* **Set exercise**
Rewrite the records from their start through the line containing "24: (376, 383)", replacing "origin" with "anchor" and changing nothing else. Leave the picture out.

[start]

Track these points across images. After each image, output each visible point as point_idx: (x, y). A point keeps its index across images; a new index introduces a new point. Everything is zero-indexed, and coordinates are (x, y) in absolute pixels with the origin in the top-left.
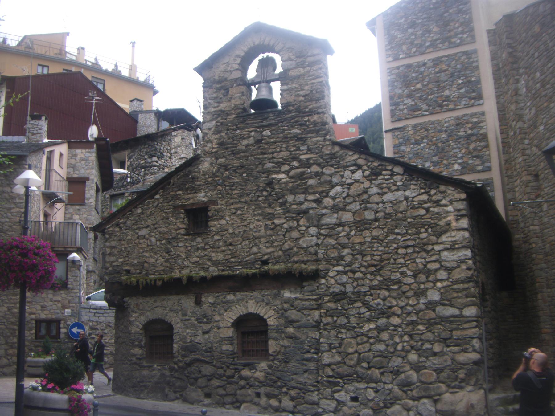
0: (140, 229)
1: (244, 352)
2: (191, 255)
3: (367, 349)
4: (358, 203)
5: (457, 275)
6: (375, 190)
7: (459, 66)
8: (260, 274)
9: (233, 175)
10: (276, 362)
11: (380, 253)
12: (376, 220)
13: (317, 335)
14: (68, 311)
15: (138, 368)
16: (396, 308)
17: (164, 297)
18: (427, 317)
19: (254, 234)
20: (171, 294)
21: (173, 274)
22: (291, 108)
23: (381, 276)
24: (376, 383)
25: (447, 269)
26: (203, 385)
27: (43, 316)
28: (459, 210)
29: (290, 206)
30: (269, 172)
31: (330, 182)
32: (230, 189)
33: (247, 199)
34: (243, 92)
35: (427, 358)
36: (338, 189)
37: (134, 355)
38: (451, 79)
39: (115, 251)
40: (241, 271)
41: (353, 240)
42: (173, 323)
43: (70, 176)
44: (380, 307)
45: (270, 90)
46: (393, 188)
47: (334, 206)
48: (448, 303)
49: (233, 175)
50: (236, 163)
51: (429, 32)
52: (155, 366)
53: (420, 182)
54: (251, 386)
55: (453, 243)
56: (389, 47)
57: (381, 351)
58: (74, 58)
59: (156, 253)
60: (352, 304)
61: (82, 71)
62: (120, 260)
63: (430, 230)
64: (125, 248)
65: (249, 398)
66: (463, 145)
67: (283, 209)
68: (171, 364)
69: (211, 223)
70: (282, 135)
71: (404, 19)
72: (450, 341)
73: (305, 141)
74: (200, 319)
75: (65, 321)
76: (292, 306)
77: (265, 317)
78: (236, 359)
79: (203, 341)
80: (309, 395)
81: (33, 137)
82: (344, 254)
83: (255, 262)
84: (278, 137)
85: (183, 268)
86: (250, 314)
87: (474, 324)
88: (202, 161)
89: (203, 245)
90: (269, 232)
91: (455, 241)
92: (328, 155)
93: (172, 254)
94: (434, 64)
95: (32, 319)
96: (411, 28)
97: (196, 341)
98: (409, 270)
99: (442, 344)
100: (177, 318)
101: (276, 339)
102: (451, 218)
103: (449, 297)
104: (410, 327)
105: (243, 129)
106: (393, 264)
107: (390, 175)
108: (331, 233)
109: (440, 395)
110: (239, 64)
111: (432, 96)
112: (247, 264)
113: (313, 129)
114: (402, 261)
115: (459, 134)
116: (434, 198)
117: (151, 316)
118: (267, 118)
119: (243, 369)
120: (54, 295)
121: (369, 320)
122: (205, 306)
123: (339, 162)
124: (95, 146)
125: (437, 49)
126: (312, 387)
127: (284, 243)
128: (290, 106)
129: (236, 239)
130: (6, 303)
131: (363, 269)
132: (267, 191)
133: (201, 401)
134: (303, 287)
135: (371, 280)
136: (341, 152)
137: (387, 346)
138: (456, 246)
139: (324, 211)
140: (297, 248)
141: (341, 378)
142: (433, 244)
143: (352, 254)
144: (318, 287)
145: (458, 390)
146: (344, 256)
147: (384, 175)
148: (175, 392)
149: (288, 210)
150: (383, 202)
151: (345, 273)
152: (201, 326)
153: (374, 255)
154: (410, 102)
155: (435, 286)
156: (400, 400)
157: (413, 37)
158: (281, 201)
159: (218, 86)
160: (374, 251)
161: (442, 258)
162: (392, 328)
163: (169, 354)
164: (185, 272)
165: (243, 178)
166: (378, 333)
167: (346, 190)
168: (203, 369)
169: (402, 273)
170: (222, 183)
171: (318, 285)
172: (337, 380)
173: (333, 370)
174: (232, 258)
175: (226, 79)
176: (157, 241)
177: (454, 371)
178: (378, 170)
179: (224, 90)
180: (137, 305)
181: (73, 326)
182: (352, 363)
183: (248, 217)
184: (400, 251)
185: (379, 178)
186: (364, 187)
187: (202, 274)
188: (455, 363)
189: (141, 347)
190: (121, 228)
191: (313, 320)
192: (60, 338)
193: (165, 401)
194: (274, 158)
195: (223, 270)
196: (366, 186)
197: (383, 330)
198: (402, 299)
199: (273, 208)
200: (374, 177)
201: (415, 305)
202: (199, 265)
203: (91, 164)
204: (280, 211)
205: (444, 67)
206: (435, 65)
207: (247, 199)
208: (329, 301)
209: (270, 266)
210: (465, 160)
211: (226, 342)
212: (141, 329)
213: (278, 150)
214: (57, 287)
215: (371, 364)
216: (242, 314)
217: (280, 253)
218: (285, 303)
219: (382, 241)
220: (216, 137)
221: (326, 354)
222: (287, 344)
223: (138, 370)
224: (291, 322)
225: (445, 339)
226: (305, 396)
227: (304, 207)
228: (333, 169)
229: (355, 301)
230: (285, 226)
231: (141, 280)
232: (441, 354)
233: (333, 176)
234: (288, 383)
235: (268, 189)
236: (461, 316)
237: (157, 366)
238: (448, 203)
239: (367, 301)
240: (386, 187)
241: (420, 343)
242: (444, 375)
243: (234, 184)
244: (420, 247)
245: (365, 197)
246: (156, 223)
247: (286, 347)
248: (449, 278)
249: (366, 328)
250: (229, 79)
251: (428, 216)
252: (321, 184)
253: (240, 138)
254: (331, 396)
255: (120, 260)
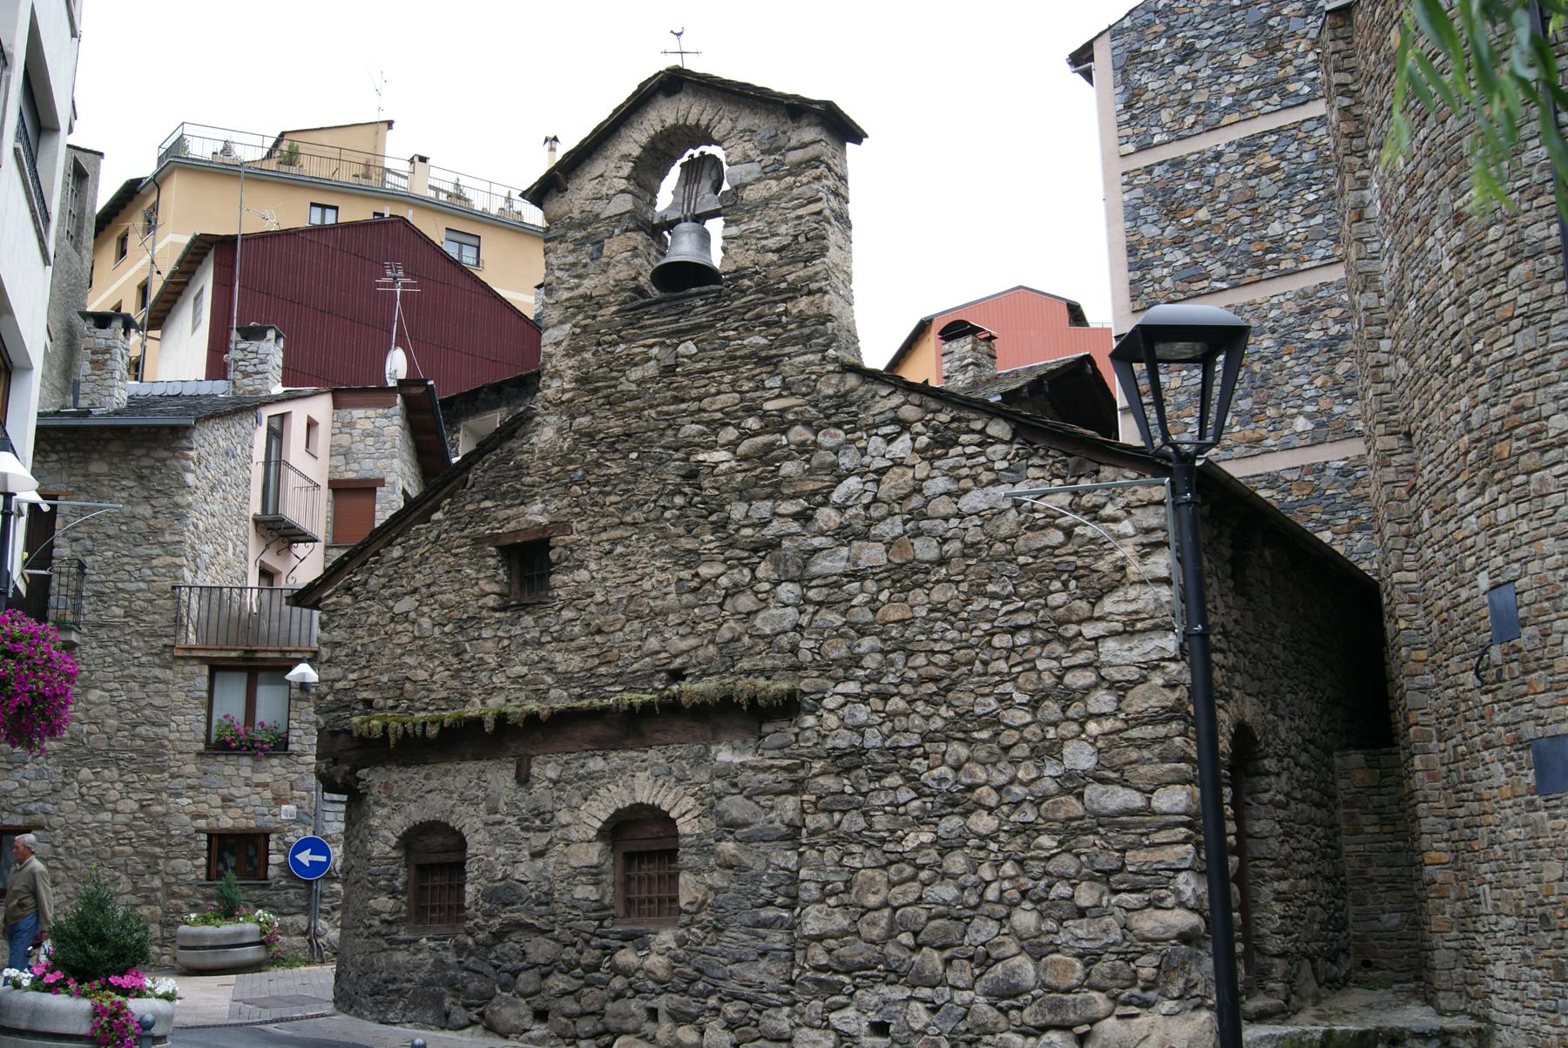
0: (396, 597)
1: (629, 903)
2: (509, 660)
3: (911, 898)
4: (898, 519)
5: (1138, 701)
6: (940, 484)
7: (1306, 157)
8: (661, 705)
9: (607, 456)
10: (694, 930)
11: (948, 647)
12: (943, 561)
13: (791, 860)
14: (288, 810)
15: (386, 946)
16: (985, 789)
17: (448, 767)
18: (1061, 815)
19: (652, 604)
20: (463, 759)
21: (468, 708)
22: (747, 282)
23: (950, 706)
24: (933, 987)
25: (1113, 686)
26: (530, 989)
27: (226, 822)
28: (1148, 531)
29: (737, 531)
30: (691, 446)
31: (835, 466)
32: (600, 492)
33: (639, 516)
34: (636, 248)
35: (1060, 921)
36: (853, 483)
37: (378, 913)
38: (1286, 192)
39: (341, 653)
40: (618, 696)
41: (885, 615)
42: (465, 831)
43: (337, 477)
44: (944, 787)
45: (705, 237)
46: (986, 476)
47: (842, 527)
48: (1113, 775)
49: (607, 456)
50: (615, 426)
51: (1230, 69)
52: (424, 940)
53: (1050, 461)
54: (638, 992)
55: (1133, 618)
56: (1126, 117)
57: (945, 903)
58: (403, 183)
59: (431, 657)
60: (879, 779)
61: (410, 215)
62: (352, 676)
63: (1073, 584)
64: (363, 645)
65: (630, 1024)
66: (1318, 364)
67: (722, 539)
68: (459, 937)
69: (556, 579)
70: (722, 353)
71: (1163, 41)
72: (1118, 877)
73: (776, 365)
74: (526, 820)
75: (282, 835)
76: (735, 785)
77: (672, 815)
78: (605, 923)
79: (532, 878)
80: (769, 1017)
81: (246, 381)
82: (861, 650)
83: (652, 675)
84: (713, 358)
85: (490, 692)
86: (638, 808)
87: (1182, 832)
88: (538, 424)
89: (537, 635)
90: (688, 598)
91: (1136, 612)
92: (830, 397)
93: (467, 657)
94: (1241, 155)
95: (199, 831)
96: (1181, 62)
97: (517, 877)
98: (1018, 688)
99: (1097, 885)
100: (475, 819)
101: (697, 871)
102: (1127, 550)
103: (1116, 761)
104: (1019, 840)
105: (635, 341)
106: (980, 675)
107: (979, 445)
108: (832, 599)
109: (1093, 1022)
110: (628, 178)
111: (1238, 239)
112: (635, 680)
113: (795, 333)
114: (1002, 666)
115: (1308, 336)
116: (1087, 500)
117: (416, 814)
118: (690, 311)
119: (623, 947)
120: (254, 771)
121: (919, 822)
122: (538, 788)
123: (856, 415)
124: (399, 399)
125: (1250, 115)
126: (776, 996)
127: (720, 625)
128: (743, 277)
129: (610, 617)
130: (136, 790)
131: (906, 689)
132: (685, 495)
133: (526, 1031)
134: (761, 738)
135: (927, 718)
136: (862, 389)
137: (963, 889)
138: (1139, 626)
139: (817, 542)
140: (751, 636)
141: (848, 973)
142: (1079, 622)
143: (882, 651)
144: (797, 735)
145: (1137, 1011)
146: (861, 657)
147: (964, 446)
148: (467, 1007)
149: (730, 540)
150: (961, 516)
151: (864, 699)
152: (527, 839)
153: (933, 652)
154: (1179, 257)
155: (1084, 731)
156: (993, 1034)
157: (1189, 86)
158: (714, 518)
159: (578, 235)
160: (935, 641)
161: (1103, 658)
162: (972, 842)
163: (456, 911)
164: (495, 702)
165: (628, 465)
166: (941, 855)
167: (870, 486)
168: (530, 949)
169: (1001, 699)
170: (583, 477)
171: (797, 730)
172: (836, 978)
173: (829, 951)
174: (601, 664)
175: (597, 215)
176: (434, 625)
177: (1128, 957)
178: (950, 433)
179: (593, 244)
180: (386, 786)
181: (301, 847)
182: (876, 933)
183: (638, 562)
184: (996, 641)
185: (952, 452)
186: (914, 478)
187: (533, 706)
188: (1130, 937)
189: (393, 893)
190: (355, 596)
191: (782, 822)
192: (266, 879)
193: (443, 1028)
194: (704, 411)
195: (581, 697)
196: (918, 476)
197: (952, 848)
198: (1000, 765)
199: (696, 537)
200: (939, 452)
201: (1033, 780)
202: (527, 684)
203: (388, 445)
204: (711, 546)
205: (1268, 160)
206: (1245, 157)
207: (639, 516)
208: (823, 773)
209: (685, 685)
210: (1324, 404)
211: (584, 879)
212: (394, 848)
213: (713, 390)
214: (263, 750)
215: (922, 936)
216: (620, 806)
217: (712, 649)
218: (719, 777)
219: (955, 614)
220: (572, 362)
221: (812, 910)
222: (720, 884)
223: (384, 950)
224: (731, 827)
225: (1108, 873)
226: (762, 1019)
227: (769, 532)
228: (841, 433)
229: (888, 772)
230: (724, 581)
231: (393, 724)
232: (1095, 912)
233: (841, 452)
234: (721, 983)
235: (687, 490)
236: (1148, 810)
237: (428, 939)
238: (1121, 513)
239: (915, 771)
240: (967, 476)
241: (1042, 883)
242: (1102, 967)
243: (608, 480)
244: (1046, 630)
245: (916, 501)
246: (434, 583)
247: (716, 891)
248: (1119, 709)
249: (910, 843)
250: (602, 216)
251: (1070, 548)
252: (810, 472)
253: (627, 363)
254: (823, 1020)
255: (352, 676)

[end]

* **Written answer**
Track these points across images. After each image, output each visible point as point_idx: (x, y). A point keeps its index across images; a new index introduces a new point. Everything is zero-indexed, and coordinates are (x, y) in absolute pixels with the anchor in the top-left.
0: (140, 229)
1: (244, 352)
2: (191, 255)
3: (367, 349)
4: (358, 203)
5: (457, 275)
6: (375, 190)
7: (459, 66)
8: (260, 274)
9: (233, 175)
10: (276, 362)
11: (380, 253)
12: (376, 220)
13: (317, 335)
14: (68, 311)
15: (138, 368)
16: (396, 308)
17: (164, 297)
18: (427, 317)
19: (254, 234)
20: (171, 294)
21: (173, 274)
22: (291, 108)
23: (381, 276)
24: (376, 383)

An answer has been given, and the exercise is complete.